**What the exercise asks**
Instruction for the entries that follow: retype exactly the lines from the line with "C2: 47nF (DGND, VS) -> 1uF (DGND, VS)" to the line with "TR3: NPN 2N3904", both included, and omit all others.

---------- Records provided

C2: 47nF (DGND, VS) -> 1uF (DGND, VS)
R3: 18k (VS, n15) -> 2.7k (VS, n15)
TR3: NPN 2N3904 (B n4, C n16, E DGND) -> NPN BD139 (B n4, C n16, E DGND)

--------------------
---------- Records provided

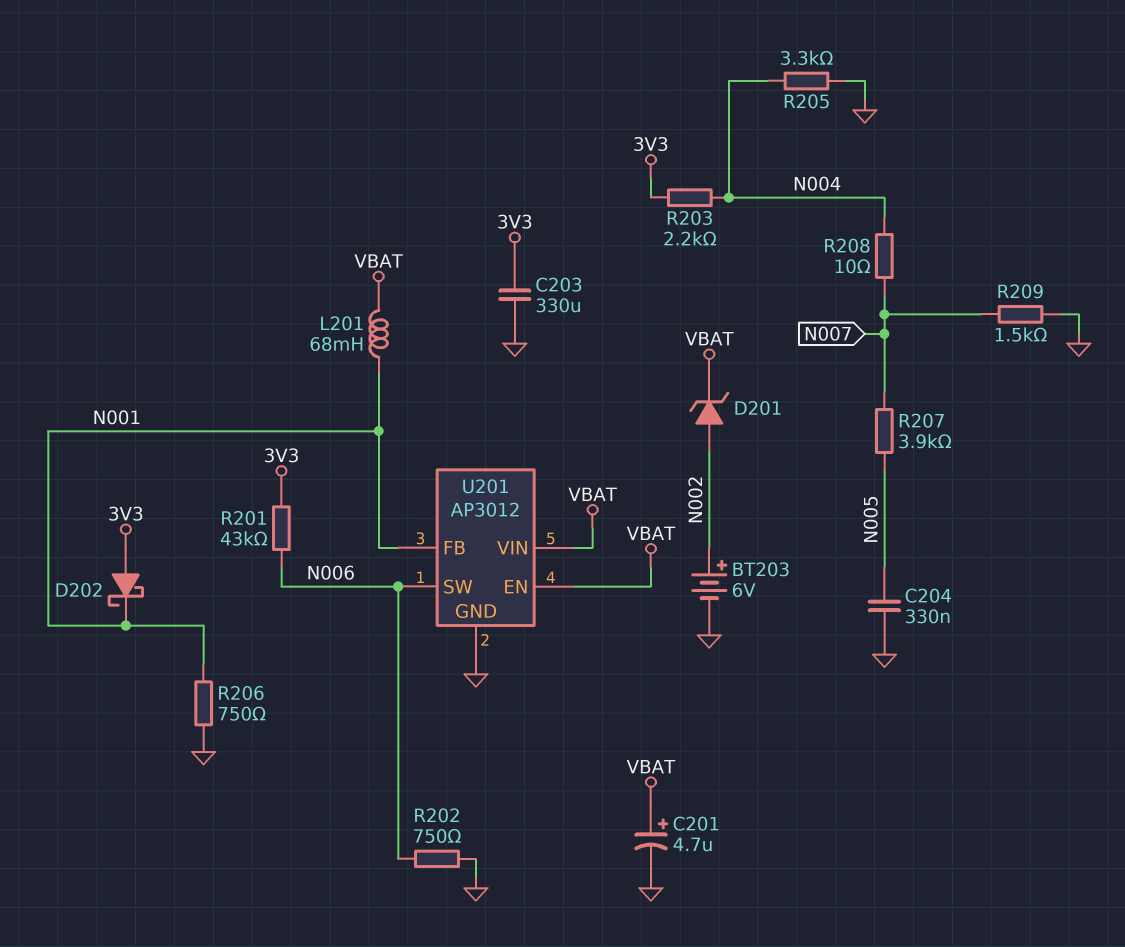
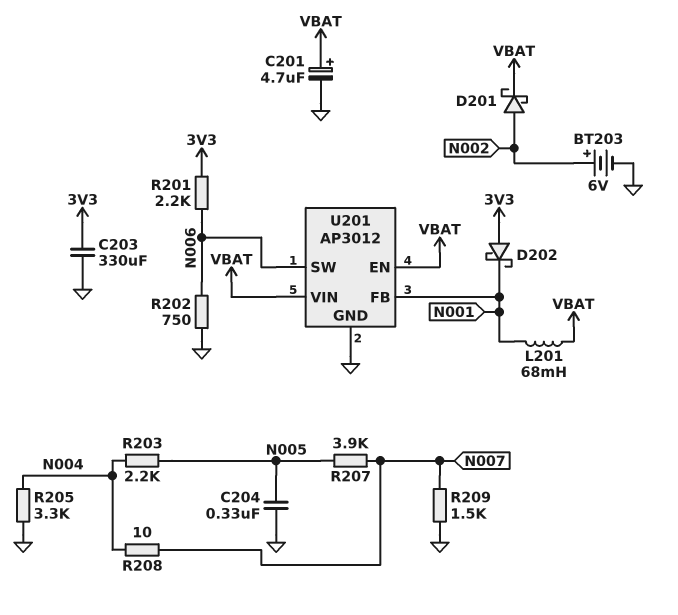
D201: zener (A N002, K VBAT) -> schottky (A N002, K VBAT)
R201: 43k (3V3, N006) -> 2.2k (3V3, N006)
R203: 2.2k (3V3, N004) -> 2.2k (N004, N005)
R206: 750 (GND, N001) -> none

--------------------

**Answer section**
C2: 47nF (DGND, VS) -> 1uF (DGND, VS)
R3: 18k (VS, n15) -> 2.7k (VS, n15)
TR3: NPN 2N3904 (B n4, C n16, E DGND) -> NPN BD139 (B n4, C n16, E DGND)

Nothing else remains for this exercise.